» Work task:
With the images omitted, return all of the entries exactly as they stand.

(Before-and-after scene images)
══════
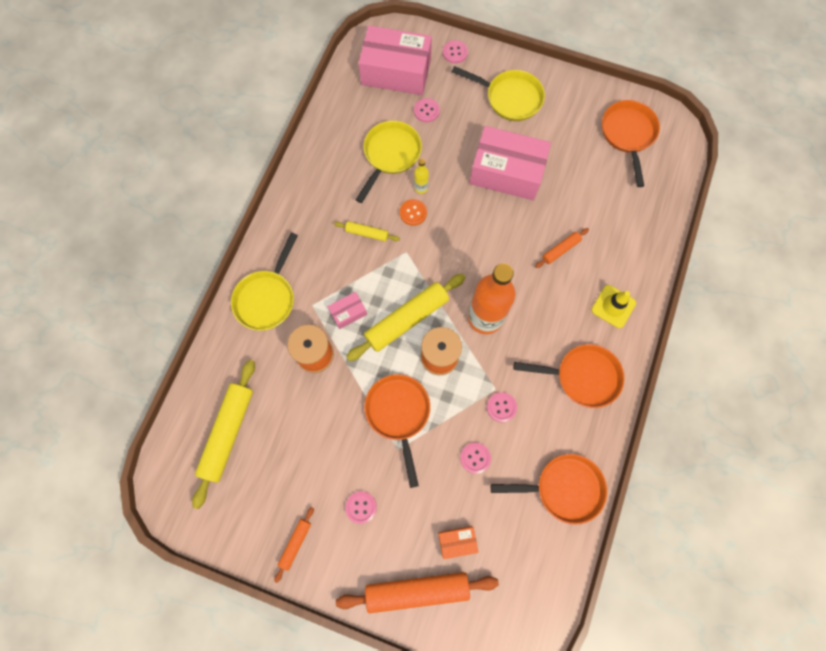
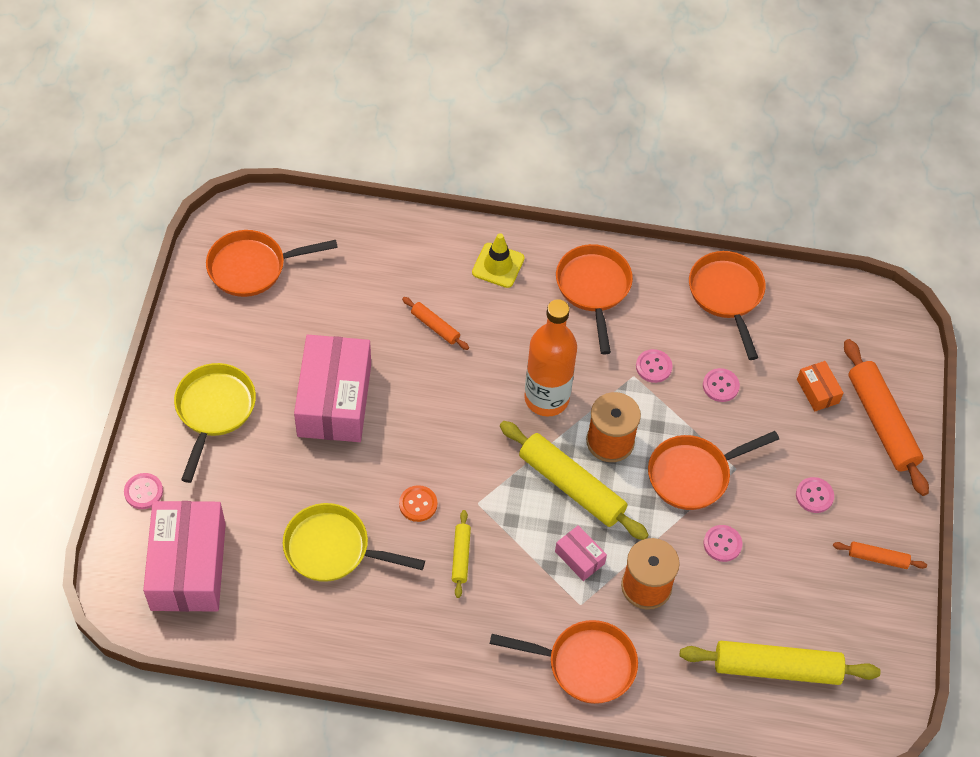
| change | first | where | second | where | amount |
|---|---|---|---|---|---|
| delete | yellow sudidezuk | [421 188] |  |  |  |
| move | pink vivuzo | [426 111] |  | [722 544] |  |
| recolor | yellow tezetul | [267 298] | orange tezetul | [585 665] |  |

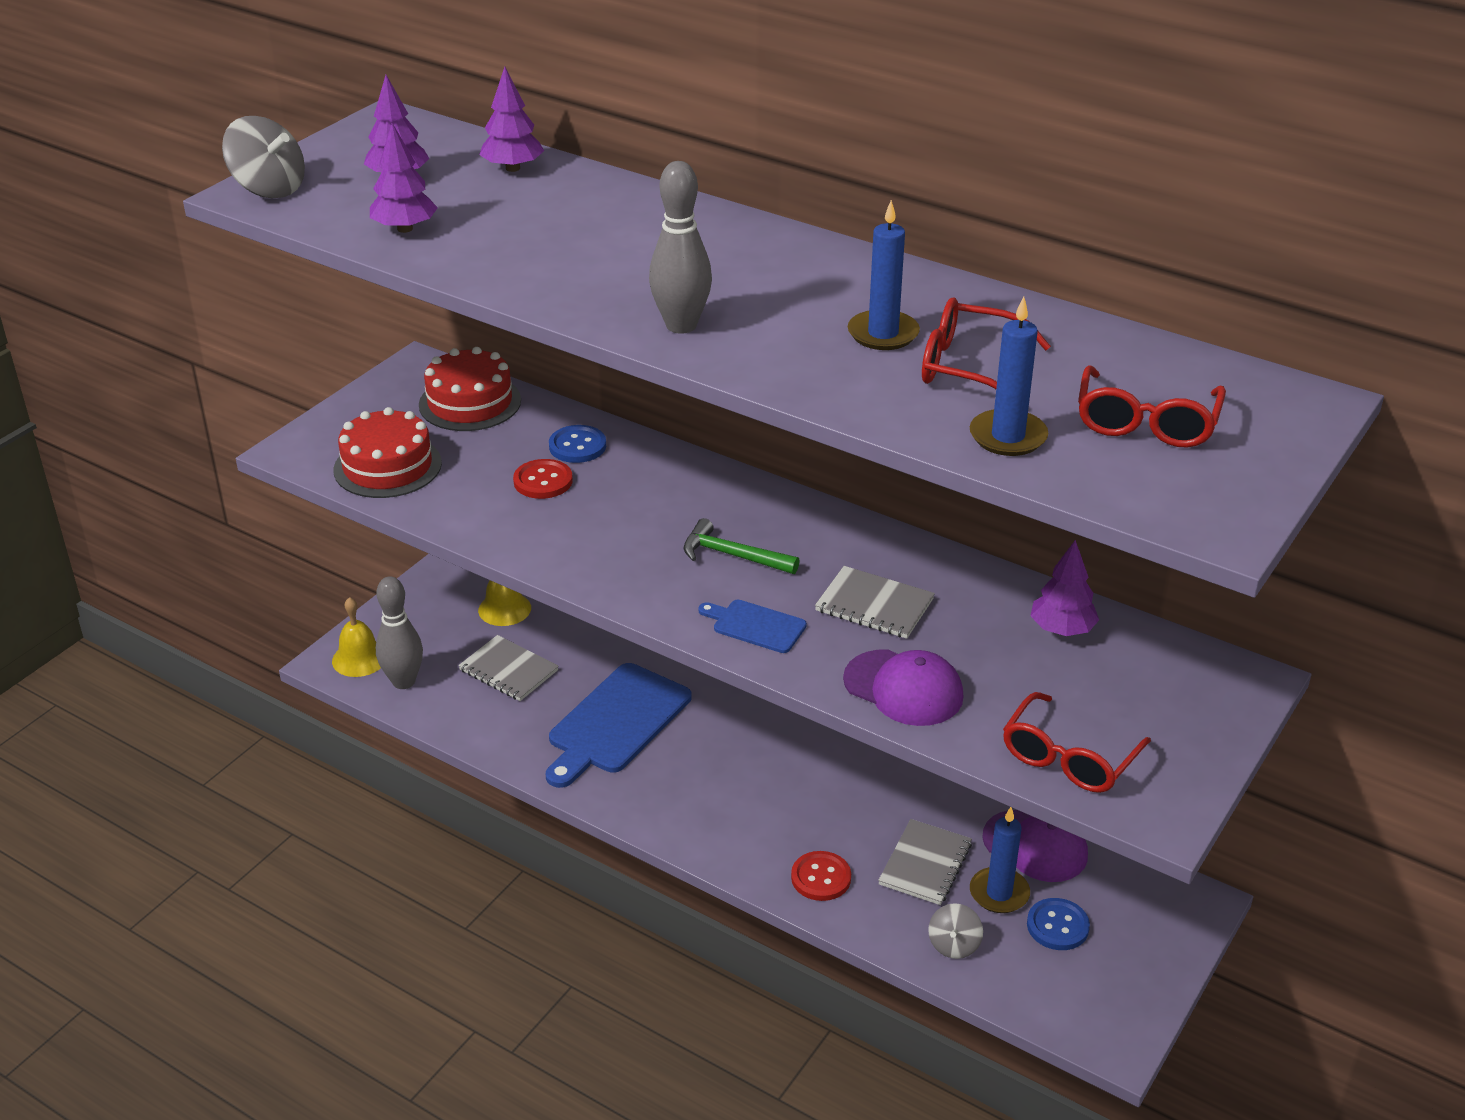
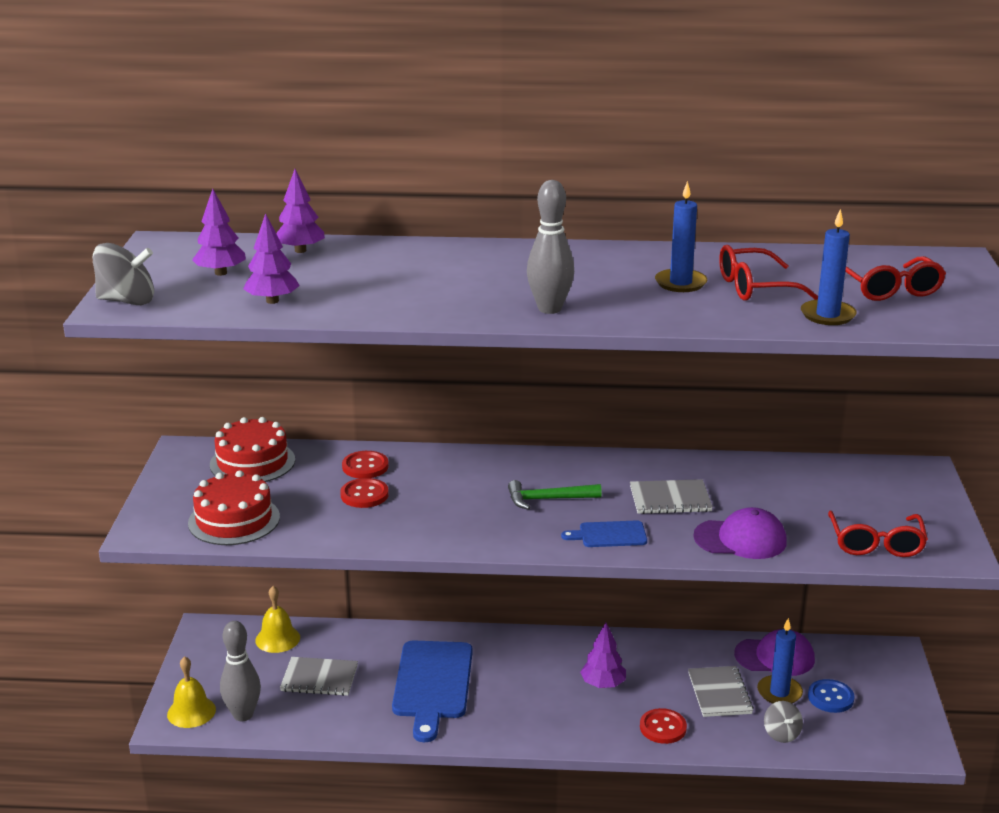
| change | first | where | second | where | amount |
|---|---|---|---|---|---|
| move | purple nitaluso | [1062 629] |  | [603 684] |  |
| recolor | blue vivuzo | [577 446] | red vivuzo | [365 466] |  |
══════
» Solution for this exercise:
| change | first | where | second | where | amount |
|---|---|---|---|---|---|
| delete | yellow sudidezuk | [421 188] |  |  |  |
| move | pink vivuzo | [426 111] |  | [722 544] |  |
| recolor | yellow tezetul | [267 298] | orange tezetul | [585 665] |  |

| change | first | where | second | where | amount |
|---|---|---|---|---|---|
| move | purple nitaluso | [1062 629] |  | [603 684] |  |
| recolor | blue vivuzo | [577 446] | red vivuzo | [365 466] |  |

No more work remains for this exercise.